Colored object listings:
▼
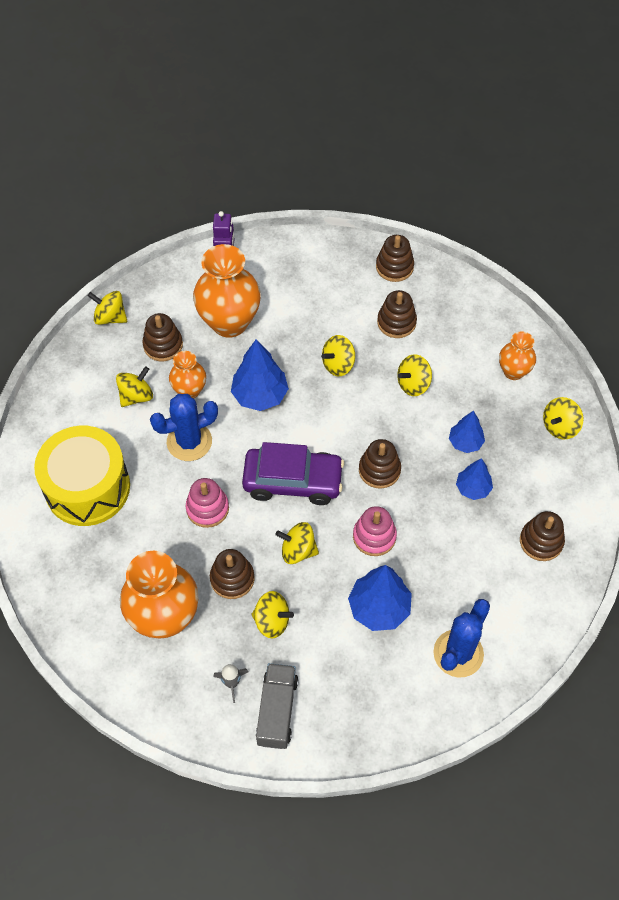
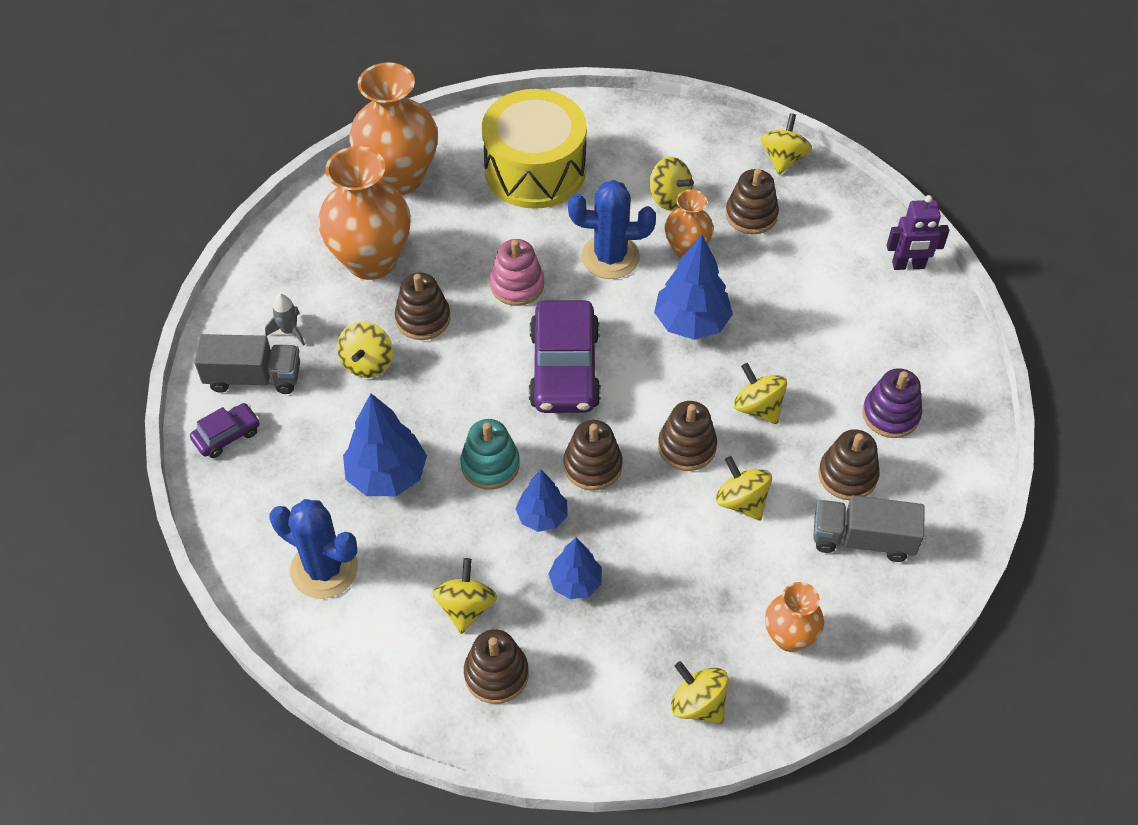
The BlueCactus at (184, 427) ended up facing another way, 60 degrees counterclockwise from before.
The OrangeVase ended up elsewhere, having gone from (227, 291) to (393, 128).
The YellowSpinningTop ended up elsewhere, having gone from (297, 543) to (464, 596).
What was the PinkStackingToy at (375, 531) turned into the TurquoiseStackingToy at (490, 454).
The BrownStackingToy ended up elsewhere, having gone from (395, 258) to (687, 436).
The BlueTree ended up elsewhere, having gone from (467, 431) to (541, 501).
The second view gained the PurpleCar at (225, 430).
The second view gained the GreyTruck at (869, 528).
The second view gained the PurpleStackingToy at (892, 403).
▲
● What this task involves
Return exactly the lines of the data, and only those, from the line with "The BlueTree ended" through the last line, inclusive.

● Solution for this task
The BlueTree ended up elsewhere, having gone from (467, 431) to (541, 501).
The second view gained the PurpleCar at (225, 430).
The second view gained the GreyTruck at (869, 528).
The second view gained the PurpleStackingToy at (892, 403).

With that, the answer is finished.